-- Stored data follows --

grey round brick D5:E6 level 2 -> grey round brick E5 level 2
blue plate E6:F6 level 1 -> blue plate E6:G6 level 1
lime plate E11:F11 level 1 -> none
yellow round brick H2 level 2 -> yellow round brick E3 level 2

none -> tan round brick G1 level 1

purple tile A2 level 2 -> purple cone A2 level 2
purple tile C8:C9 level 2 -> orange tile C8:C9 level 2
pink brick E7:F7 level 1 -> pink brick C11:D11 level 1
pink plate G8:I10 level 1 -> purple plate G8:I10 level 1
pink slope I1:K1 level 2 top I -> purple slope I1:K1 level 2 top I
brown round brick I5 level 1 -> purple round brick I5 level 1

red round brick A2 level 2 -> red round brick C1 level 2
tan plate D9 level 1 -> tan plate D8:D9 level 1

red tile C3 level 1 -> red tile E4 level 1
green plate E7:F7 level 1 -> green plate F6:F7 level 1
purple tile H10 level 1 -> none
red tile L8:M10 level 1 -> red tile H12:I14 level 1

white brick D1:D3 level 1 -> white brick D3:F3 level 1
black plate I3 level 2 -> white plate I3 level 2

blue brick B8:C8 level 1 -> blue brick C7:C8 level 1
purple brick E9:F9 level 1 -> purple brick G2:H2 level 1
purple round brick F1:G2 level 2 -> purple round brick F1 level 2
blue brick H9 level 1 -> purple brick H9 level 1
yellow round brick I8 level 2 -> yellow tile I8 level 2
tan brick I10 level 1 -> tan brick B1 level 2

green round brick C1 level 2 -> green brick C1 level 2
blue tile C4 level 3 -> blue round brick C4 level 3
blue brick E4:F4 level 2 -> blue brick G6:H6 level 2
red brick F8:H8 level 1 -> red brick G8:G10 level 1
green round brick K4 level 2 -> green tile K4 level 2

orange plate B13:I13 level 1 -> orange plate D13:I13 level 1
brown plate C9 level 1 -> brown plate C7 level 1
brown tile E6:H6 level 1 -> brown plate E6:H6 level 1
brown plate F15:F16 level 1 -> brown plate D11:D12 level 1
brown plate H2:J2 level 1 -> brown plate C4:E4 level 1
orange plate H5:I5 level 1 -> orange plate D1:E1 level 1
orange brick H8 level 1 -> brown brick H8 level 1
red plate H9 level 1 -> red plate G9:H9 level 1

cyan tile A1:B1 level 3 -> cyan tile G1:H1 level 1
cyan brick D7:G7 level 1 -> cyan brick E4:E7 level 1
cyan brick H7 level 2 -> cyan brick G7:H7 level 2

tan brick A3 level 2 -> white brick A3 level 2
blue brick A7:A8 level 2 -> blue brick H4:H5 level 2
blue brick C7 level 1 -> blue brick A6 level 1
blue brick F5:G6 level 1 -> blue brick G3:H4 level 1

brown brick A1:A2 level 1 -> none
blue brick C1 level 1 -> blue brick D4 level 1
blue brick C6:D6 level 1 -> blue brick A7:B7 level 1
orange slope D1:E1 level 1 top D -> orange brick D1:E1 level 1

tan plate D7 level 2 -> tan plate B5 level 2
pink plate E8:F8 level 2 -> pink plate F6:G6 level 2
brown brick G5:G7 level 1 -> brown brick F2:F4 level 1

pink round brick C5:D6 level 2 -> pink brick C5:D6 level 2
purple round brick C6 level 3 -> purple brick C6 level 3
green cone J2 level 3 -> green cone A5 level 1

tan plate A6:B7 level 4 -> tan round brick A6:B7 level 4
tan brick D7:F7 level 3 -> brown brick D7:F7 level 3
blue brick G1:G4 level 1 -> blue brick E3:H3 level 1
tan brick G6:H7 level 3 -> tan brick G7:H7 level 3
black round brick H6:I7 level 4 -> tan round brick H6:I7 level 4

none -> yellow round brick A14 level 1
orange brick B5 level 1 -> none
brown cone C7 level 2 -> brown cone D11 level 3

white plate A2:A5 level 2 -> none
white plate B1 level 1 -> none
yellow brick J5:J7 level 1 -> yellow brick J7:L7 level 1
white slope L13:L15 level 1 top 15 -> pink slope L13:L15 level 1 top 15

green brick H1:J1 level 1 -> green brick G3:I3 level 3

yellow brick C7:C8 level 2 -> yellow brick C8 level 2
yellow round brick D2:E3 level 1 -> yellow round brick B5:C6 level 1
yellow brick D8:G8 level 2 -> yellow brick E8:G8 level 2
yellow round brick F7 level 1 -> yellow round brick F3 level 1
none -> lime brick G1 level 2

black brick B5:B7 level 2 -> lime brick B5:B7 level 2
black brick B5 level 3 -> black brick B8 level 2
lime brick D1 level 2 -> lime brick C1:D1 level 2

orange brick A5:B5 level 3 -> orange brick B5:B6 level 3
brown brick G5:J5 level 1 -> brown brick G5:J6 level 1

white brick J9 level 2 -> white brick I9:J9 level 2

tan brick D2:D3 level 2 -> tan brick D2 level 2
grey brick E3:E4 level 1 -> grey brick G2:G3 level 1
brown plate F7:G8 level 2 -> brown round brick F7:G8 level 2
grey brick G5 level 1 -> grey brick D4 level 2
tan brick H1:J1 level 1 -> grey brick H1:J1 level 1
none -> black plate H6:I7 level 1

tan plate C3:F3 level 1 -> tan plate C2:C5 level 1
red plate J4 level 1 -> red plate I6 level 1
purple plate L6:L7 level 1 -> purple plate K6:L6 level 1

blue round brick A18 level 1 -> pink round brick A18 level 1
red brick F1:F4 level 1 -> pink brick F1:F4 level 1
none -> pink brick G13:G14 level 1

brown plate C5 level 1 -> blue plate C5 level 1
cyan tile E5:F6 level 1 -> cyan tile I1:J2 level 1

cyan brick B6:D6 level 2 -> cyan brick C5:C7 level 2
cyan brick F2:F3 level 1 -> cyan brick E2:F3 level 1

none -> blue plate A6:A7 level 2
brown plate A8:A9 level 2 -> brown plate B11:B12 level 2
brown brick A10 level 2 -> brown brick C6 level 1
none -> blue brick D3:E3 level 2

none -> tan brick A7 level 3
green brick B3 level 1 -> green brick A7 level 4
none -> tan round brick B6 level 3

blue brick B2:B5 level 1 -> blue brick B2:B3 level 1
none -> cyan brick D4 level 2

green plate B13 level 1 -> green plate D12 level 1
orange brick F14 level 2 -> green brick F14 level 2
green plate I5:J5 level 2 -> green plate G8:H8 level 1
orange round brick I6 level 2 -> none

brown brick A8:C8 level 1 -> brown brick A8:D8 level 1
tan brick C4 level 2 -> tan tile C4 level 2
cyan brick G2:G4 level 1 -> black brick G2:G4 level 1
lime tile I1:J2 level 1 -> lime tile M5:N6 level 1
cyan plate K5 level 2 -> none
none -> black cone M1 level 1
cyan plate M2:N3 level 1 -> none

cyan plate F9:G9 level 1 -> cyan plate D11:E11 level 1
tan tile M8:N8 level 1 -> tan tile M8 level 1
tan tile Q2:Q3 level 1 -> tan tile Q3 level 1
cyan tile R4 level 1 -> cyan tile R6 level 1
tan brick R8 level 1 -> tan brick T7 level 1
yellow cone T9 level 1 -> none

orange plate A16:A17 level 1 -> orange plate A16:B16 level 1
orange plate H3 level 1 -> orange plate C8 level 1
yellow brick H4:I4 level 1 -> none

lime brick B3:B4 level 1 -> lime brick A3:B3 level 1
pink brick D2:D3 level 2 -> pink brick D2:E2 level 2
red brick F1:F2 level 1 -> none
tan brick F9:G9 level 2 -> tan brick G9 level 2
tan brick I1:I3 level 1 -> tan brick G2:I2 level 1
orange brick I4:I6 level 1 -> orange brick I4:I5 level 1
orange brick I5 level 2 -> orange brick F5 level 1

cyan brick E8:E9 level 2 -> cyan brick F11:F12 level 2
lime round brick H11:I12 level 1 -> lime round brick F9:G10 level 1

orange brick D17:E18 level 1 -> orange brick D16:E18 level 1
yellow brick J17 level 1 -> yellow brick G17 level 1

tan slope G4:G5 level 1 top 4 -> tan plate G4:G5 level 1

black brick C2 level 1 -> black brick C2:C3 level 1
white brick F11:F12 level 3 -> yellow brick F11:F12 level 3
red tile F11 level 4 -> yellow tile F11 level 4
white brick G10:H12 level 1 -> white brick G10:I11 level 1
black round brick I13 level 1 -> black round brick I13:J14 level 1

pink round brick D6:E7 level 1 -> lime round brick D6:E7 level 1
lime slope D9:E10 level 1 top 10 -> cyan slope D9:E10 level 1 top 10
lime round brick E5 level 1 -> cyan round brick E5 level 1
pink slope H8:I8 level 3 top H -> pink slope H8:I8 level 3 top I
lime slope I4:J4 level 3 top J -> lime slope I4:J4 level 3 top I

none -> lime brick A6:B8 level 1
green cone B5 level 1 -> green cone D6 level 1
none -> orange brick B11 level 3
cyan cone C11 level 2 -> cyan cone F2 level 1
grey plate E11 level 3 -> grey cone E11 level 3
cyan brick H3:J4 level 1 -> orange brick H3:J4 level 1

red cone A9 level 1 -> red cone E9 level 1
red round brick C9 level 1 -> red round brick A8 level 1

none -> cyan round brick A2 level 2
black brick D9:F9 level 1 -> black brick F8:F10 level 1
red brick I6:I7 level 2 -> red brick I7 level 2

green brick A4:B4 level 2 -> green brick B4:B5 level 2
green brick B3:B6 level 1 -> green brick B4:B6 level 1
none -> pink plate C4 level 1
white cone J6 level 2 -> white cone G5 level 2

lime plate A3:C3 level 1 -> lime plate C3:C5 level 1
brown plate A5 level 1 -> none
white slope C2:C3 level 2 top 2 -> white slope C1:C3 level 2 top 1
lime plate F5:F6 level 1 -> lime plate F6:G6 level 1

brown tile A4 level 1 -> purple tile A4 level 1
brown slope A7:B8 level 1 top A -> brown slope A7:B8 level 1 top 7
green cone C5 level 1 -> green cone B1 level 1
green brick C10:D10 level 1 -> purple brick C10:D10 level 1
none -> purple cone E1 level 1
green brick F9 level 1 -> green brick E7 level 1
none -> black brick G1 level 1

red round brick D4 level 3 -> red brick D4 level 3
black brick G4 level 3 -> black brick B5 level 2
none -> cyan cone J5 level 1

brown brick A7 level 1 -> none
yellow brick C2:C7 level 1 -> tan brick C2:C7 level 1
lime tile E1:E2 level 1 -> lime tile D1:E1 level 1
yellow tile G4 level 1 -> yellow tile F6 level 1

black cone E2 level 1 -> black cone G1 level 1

-- Stored data concluded --

- Exercise objective:
Using the entries shown above, reproduce verbatim the lines from the line bearing "none -> lime brick A6:B8 level 1" to the line bearing "green brick A4:B4", inclusive.

- Exercise answer:
none -> lime brick A6:B8 level 1
green cone B5 level 1 -> green cone D6 level 1
none -> orange brick B11 level 3
cyan cone C11 level 2 -> cyan cone F2 level 1
grey plate E11 level 3 -> grey cone E11 level 3
cyan brick H3:J4 level 1 -> orange brick H3:J4 level 1

red cone A9 level 1 -> red cone E9 level 1
red round brick C9 level 1 -> red round brick A8 level 1

none -> cyan round brick A2 level 2
black brick D9:F9 level 1 -> black brick F8:F10 level 1
red brick I6:I7 level 2 -> red brick I7 level 2

green brick A4:B4 level 2 -> green brick B4:B5 level 2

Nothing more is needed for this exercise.